#### [Task to carry out]
Could you reproduce, from the records below, everything from the line with "U3: MCP4725 -> AD5602" down to the line with "R2: 470 (3V3, CLK) -> 33k (3V3, CLK)", keeping both of those lines and changing nothing?

#### [Given records]
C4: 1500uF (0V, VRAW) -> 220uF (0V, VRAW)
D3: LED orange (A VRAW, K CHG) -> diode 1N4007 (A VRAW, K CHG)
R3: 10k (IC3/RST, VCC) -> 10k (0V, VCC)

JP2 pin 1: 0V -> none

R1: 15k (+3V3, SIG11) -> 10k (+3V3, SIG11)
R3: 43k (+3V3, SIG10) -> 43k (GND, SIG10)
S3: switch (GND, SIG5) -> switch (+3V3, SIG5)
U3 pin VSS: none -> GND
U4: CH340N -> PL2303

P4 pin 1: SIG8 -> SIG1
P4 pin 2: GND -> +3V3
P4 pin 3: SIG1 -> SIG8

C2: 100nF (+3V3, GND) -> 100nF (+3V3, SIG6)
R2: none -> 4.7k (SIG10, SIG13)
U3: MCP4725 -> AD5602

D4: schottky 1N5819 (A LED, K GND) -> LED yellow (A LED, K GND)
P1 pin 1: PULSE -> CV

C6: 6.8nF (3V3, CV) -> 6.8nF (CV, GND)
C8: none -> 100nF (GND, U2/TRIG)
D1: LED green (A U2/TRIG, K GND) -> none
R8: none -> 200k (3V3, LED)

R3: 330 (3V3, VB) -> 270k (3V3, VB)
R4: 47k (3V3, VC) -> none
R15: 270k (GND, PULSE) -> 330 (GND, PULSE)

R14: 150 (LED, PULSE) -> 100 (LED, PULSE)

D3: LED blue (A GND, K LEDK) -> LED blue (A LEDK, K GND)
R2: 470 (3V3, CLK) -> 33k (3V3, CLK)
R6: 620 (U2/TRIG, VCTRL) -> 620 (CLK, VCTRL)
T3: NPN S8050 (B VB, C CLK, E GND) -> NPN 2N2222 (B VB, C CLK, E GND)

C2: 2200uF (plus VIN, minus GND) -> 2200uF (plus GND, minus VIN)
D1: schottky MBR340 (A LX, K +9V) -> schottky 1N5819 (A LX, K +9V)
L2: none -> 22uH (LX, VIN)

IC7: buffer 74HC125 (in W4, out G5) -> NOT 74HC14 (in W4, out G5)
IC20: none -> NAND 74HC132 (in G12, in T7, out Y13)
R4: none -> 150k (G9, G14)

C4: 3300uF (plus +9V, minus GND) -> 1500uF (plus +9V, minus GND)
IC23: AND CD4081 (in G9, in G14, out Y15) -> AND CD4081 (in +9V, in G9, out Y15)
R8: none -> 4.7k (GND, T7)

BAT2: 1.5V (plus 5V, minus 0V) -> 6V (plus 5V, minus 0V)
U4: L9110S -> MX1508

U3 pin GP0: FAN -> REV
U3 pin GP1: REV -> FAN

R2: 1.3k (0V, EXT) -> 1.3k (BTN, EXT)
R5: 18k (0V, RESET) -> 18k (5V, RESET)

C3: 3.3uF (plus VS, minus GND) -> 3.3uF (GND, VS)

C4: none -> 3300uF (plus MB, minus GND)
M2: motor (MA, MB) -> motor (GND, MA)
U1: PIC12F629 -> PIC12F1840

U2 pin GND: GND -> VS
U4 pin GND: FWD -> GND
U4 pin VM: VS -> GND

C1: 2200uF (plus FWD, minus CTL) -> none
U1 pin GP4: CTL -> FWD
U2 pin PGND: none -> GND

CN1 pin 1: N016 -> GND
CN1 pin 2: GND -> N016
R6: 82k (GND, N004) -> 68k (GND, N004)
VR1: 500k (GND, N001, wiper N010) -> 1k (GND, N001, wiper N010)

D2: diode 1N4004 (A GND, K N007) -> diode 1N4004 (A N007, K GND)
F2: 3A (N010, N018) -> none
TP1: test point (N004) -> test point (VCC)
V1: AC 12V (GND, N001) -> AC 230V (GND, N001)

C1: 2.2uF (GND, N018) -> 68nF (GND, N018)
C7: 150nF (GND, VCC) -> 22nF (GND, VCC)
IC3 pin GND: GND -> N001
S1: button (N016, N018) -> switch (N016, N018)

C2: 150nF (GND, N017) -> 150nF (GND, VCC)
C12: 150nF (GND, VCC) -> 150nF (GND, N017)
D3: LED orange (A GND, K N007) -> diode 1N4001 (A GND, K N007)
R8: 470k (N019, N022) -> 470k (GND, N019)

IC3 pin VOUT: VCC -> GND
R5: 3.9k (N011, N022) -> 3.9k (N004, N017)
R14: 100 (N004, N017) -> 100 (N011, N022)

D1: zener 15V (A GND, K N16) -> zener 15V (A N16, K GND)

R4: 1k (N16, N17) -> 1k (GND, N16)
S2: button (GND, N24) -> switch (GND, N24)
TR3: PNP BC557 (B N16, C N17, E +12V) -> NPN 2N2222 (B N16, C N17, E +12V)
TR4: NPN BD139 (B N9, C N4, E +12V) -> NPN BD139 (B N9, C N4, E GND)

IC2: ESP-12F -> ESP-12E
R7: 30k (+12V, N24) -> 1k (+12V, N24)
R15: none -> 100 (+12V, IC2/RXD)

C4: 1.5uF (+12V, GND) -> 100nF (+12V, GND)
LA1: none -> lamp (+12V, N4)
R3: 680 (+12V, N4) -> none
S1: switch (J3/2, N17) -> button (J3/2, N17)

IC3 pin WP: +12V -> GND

#### [Task result]
U3: MCP4725 -> AD5602

D4: schottky 1N5819 (A LED, K GND) -> LED yellow (A LED, K GND)
P1 pin 1: PULSE -> CV

C6: 6.8nF (3V3, CV) -> 6.8nF (CV, GND)
C8: none -> 100nF (GND, U2/TRIG)
D1: LED green (A U2/TRIG, K GND) -> none
R8: none -> 200k (3V3, LED)

R3: 330 (3V3, VB) -> 270k (3V3, VB)
R4: 47k (3V3, VC) -> none
R15: 270k (GND, PULSE) -> 330 (GND, PULSE)

R14: 150 (LED, PULSE) -> 100 (LED, PULSE)

D3: LED blue (A GND, K LEDK) -> LED blue (A LEDK, K GND)
R2: 470 (3V3, CLK) -> 33k (3V3, CLK)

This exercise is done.